* Given request *
Convert the rows, from the first line through the line containing "77: 5:27 -> 5:31", into a JSON list of strings with one string per line and blank lines omitted.

— BEGIN Dataset excerpts —

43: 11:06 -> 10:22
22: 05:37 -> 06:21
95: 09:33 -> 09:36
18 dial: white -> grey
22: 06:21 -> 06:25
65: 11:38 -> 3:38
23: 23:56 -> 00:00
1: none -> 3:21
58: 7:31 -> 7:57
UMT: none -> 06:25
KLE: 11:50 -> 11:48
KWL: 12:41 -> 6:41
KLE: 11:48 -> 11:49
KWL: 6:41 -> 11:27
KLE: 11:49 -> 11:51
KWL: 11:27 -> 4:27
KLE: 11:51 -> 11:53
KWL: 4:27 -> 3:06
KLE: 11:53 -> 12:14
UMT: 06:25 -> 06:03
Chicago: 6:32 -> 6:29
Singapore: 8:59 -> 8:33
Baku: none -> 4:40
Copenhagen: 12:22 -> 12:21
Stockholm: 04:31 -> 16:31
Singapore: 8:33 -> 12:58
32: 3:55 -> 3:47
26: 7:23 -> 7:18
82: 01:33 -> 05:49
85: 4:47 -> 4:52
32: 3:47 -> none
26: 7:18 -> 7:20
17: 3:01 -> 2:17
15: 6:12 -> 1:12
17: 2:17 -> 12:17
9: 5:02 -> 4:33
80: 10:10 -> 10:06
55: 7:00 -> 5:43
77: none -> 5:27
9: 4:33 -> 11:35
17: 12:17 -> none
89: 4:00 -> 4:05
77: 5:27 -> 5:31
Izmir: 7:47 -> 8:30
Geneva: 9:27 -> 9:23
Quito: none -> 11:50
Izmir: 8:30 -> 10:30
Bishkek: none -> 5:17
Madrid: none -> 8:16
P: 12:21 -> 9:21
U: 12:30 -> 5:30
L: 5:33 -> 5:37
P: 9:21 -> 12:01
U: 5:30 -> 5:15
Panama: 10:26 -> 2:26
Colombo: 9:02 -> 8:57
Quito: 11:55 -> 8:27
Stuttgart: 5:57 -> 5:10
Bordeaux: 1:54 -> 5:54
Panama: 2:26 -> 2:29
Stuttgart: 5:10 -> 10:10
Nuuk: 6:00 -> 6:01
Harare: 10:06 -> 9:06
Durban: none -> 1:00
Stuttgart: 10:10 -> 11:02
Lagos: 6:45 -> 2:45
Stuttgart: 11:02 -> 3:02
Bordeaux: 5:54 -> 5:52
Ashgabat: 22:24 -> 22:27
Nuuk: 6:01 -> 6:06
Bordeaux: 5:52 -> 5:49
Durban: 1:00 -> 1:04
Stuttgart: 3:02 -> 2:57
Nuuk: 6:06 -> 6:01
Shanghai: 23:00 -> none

— END Dataset excerpts —

* Solution for this problem *
[
  "43: 11:06 -> 10:22",
  "22: 05:37 -> 06:21",
  "95: 09:33 -> 09:36",
  "18 dial: white -> grey",
  "22: 06:21 -> 06:25",
  "65: 11:38 -> 3:38",
  "23: 23:56 -> 00:00",
  "1: none -> 3:21",
  "58: 7:31 -> 7:57",
  "UMT: none -> 06:25",
  "KLE: 11:50 -> 11:48",
  "KWL: 12:41 -> 6:41",
  "KLE: 11:48 -> 11:49",
  "KWL: 6:41 -> 11:27",
  "KLE: 11:49 -> 11:51",
  "KWL: 11:27 -> 4:27",
  "KLE: 11:51 -> 11:53",
  "KWL: 4:27 -> 3:06",
  "KLE: 11:53 -> 12:14",
  "UMT: 06:25 -> 06:03",
  "Chicago: 6:32 -> 6:29",
  "Singapore: 8:59 -> 8:33",
  "Baku: none -> 4:40",
  "Copenhagen: 12:22 -> 12:21",
  "Stockholm: 04:31 -> 16:31",
  "Singapore: 8:33 -> 12:58",
  "32: 3:55 -> 3:47",
  "26: 7:23 -> 7:18",
  "82: 01:33 -> 05:49",
  "85: 4:47 -> 4:52",
  "32: 3:47 -> none",
  "26: 7:18 -> 7:20",
  "17: 3:01 -> 2:17",
  "15: 6:12 -> 1:12",
  "17: 2:17 -> 12:17",
  "9: 5:02 -> 4:33",
  "80: 10:10 -> 10:06",
  "55: 7:00 -> 5:43",
  "77: none -> 5:27",
  "9: 4:33 -> 11:35",
  "17: 12:17 -> none",
  "89: 4:00 -> 4:05",
  "77: 5:27 -> 5:31"
]